** Dataset excerpts follows **
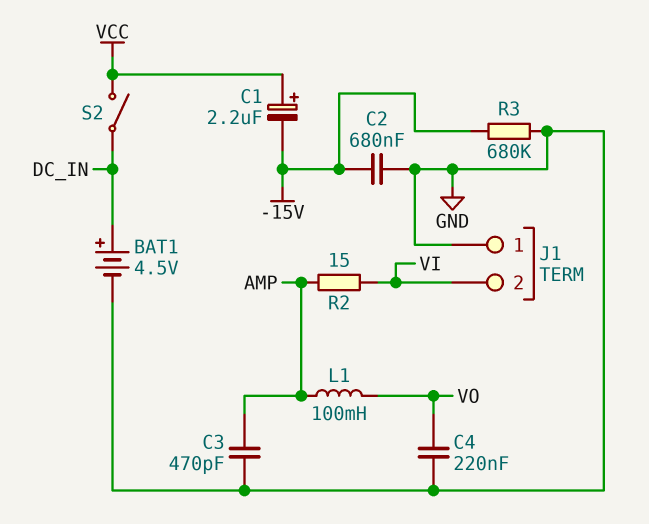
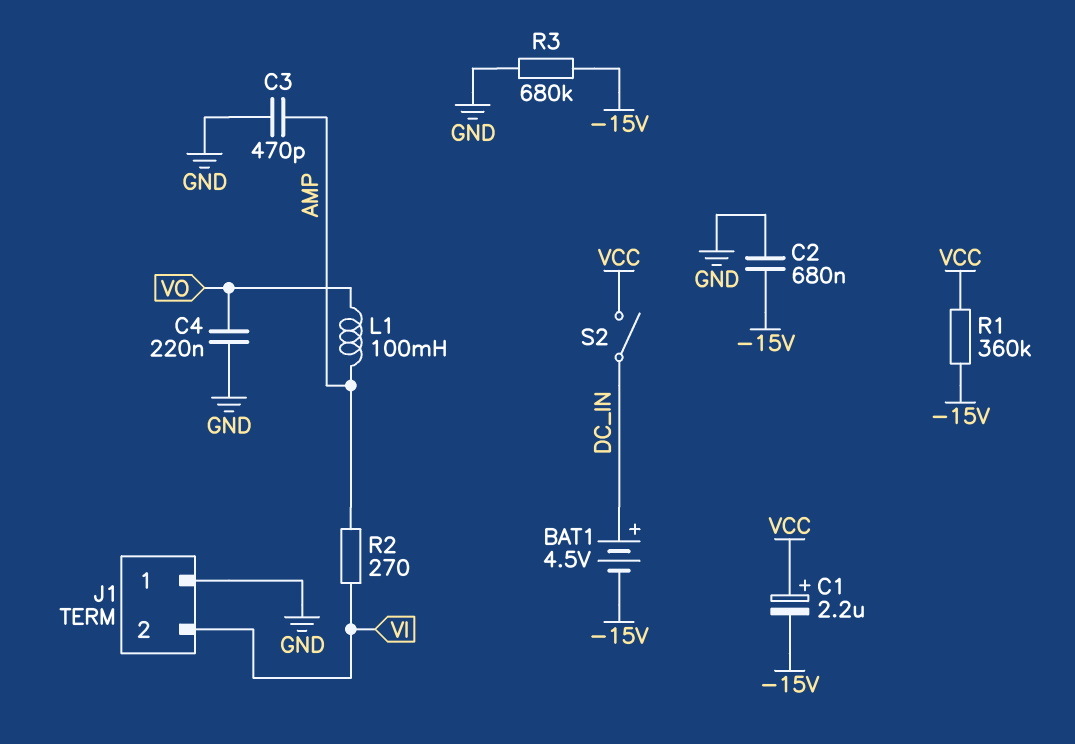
BAT1: 4.5V (plus DC_IN, minus GND) -> 4.5V (plus DC_IN, minus -15V)
R1: none -> 360k (-15V, VCC)
R2: 15 (AMP, VI) -> 270 (AMP, VI)

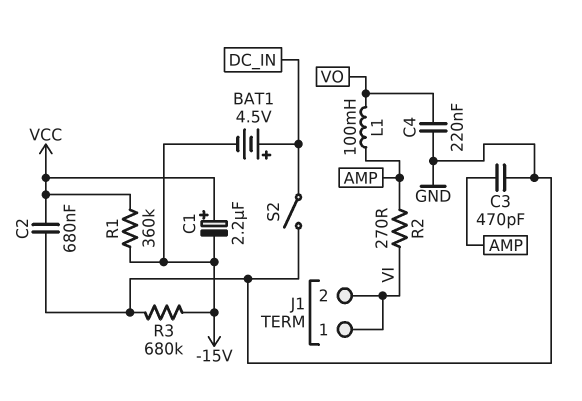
C2: 680nF (-15V, GND) -> 680nF (GND, VCC)
J1 pin 1: GND -> VI
S2: switch (DC_IN, VCC) -> switch (DC_IN, GND)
** End of Dataset excerpts **
Exercise objective: Retype each line above exactly. Leave the images out.

Exercise output:
BAT1: 4.5V (plus DC_IN, minus GND) -> 4.5V (plus DC_IN, minus -15V)
R1: none -> 360k (-15V, VCC)
R2: 15 (AMP, VI) -> 270 (AMP, VI)

C2: 680nF (-15V, GND) -> 680nF (GND, VCC)
J1 pin 1: GND -> VI
S2: switch (DC_IN, VCC) -> switch (DC_IN, GND)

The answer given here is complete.